## MATERIAL FOR THIS TASK
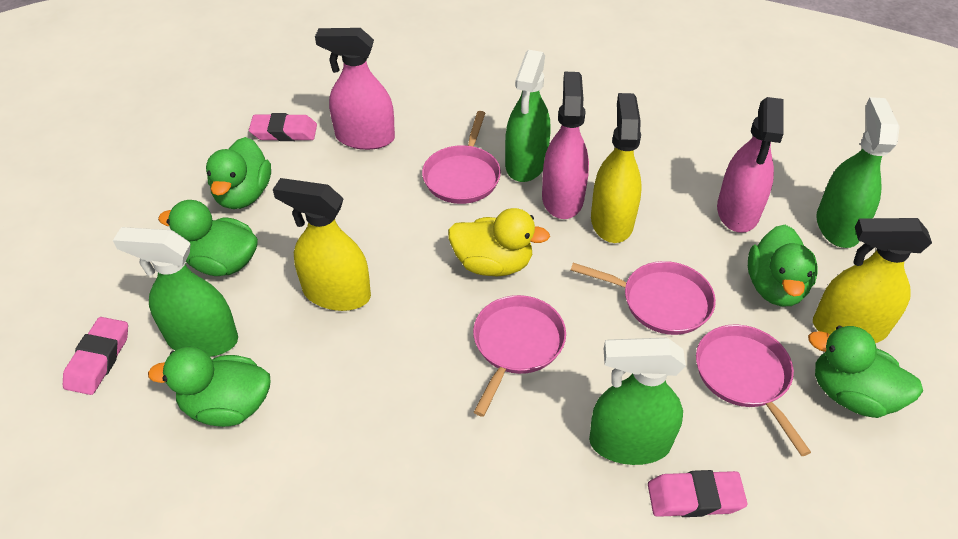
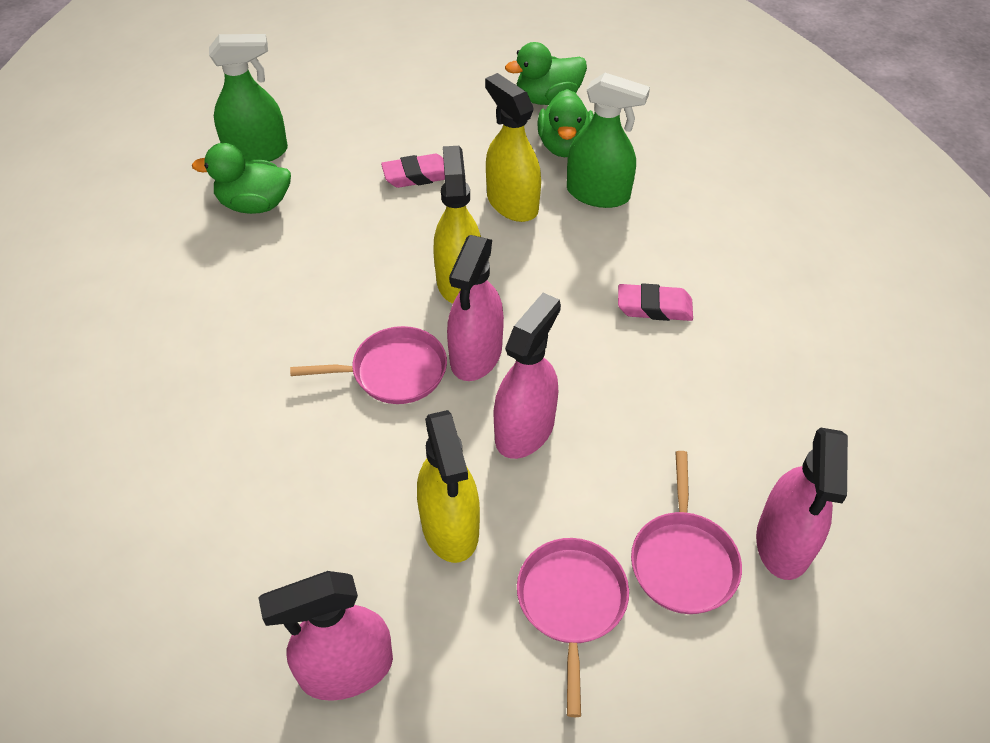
green duck: 5 -> 3
green spray bottle: 4 -> 2
pink eraser: 3 -> 2
pink pan: 4 -> 3
pink spray bottle: 3 -> 4
yellow duck: 1 -> 0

## WHAT YOU ARE ASKED TO DO
Each record needs to be reproduced exactly, and no image should be carried over.

## RESPONSE TO THE TASK
green duck: 5 -> 3
green spray bottle: 4 -> 2
pink eraser: 3 -> 2
pink pan: 4 -> 3
pink spray bottle: 3 -> 4
yellow duck: 1 -> 0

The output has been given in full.